EXERCISE BRIEF.
Scan the entries below for lines holding "yellow". Give the number of such lines alone.
(DATA TO EXAMINE Opens)
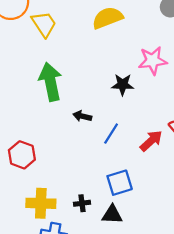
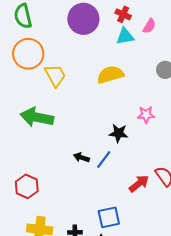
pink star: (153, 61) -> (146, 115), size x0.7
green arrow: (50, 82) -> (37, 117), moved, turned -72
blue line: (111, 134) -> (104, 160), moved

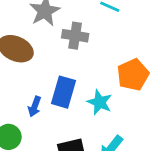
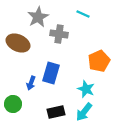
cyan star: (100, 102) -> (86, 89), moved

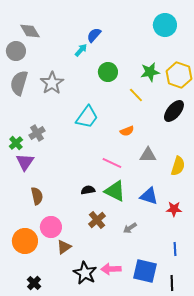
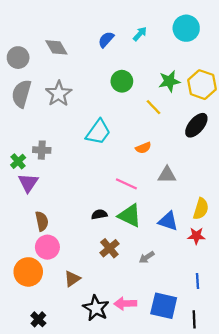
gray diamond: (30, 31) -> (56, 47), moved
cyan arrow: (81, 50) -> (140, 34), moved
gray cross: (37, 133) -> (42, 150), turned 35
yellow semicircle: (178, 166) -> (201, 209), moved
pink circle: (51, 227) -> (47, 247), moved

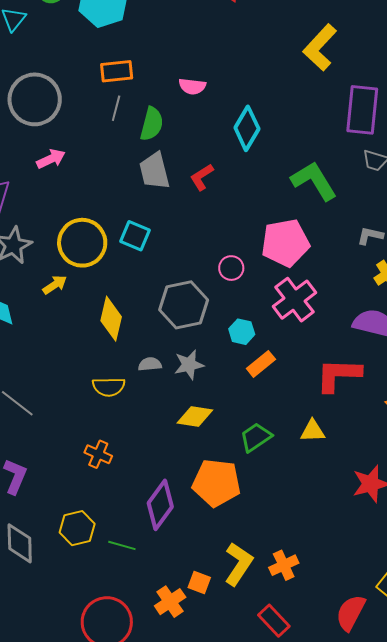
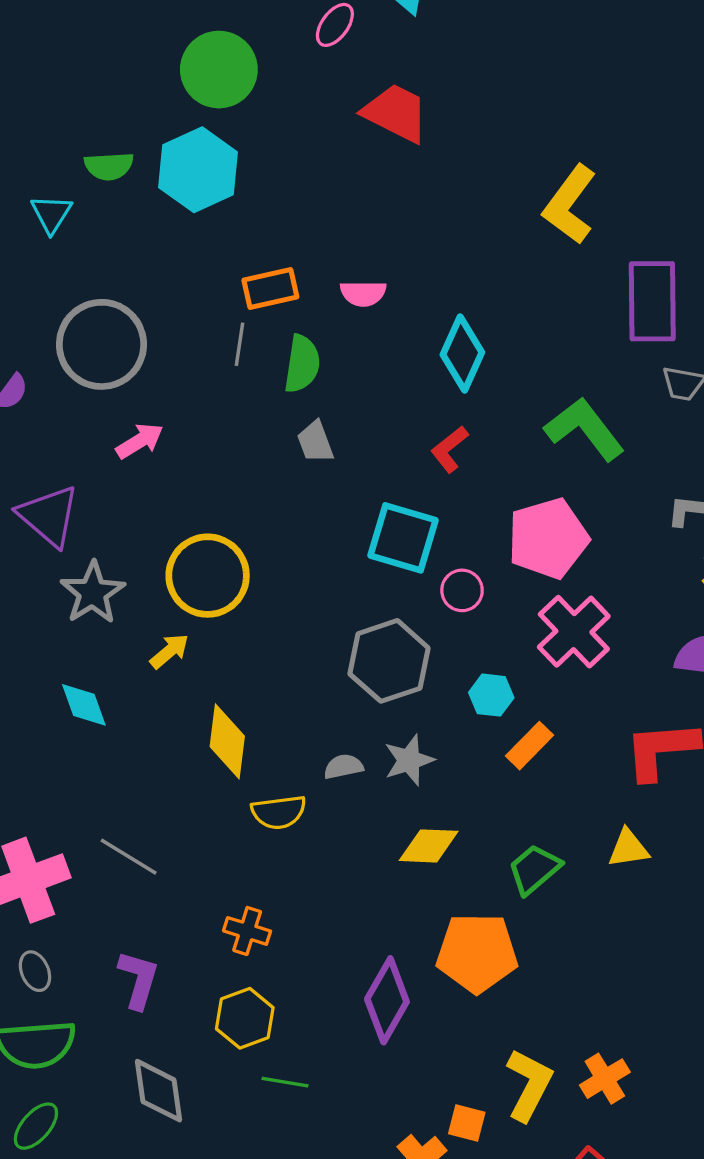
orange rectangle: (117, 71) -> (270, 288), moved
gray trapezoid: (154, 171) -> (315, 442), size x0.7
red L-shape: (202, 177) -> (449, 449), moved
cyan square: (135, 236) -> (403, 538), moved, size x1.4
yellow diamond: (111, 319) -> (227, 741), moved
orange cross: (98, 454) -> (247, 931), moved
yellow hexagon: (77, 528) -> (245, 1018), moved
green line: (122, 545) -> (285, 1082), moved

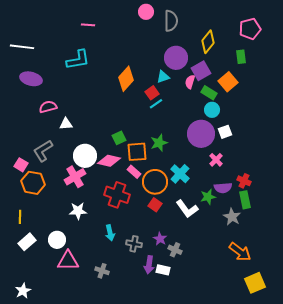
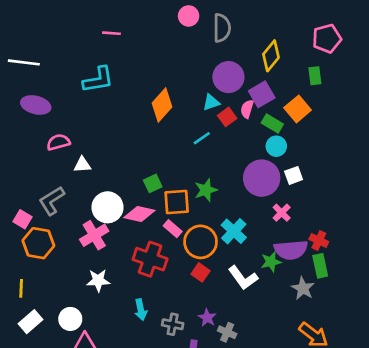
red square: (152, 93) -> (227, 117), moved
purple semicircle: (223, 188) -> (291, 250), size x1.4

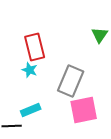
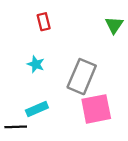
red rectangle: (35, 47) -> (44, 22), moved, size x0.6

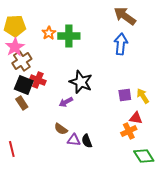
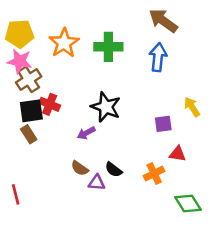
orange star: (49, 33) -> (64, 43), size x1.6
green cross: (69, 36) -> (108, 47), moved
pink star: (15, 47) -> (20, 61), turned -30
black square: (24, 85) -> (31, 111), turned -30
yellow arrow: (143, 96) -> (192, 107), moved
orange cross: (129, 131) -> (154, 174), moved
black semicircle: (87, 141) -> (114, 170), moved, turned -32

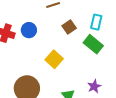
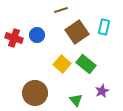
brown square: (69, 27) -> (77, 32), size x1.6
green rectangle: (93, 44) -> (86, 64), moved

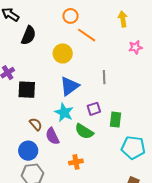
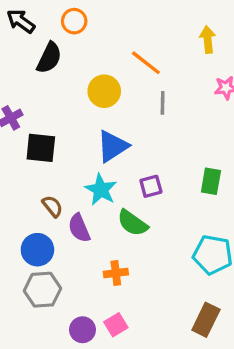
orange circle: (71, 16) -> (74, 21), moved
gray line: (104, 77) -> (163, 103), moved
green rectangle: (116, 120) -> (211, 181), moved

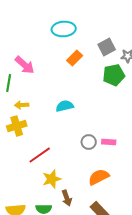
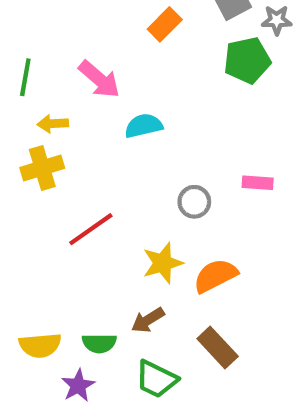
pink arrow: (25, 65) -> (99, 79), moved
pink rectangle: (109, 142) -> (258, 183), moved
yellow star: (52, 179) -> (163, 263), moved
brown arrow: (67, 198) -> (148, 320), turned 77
(DATA TO EXAMINE Closes)
(DATA TO EXAMINE Opens)
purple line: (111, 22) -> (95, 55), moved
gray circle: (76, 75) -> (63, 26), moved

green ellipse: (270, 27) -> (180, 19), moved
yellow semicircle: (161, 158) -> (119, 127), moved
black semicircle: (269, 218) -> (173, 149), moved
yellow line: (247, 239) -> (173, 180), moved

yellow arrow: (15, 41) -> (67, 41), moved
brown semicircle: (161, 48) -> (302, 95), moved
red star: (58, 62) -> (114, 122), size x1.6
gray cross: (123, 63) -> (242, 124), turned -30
(DATA TO EXAMINE Closes)
RESPONSE FOR THIS EXERCISE.
8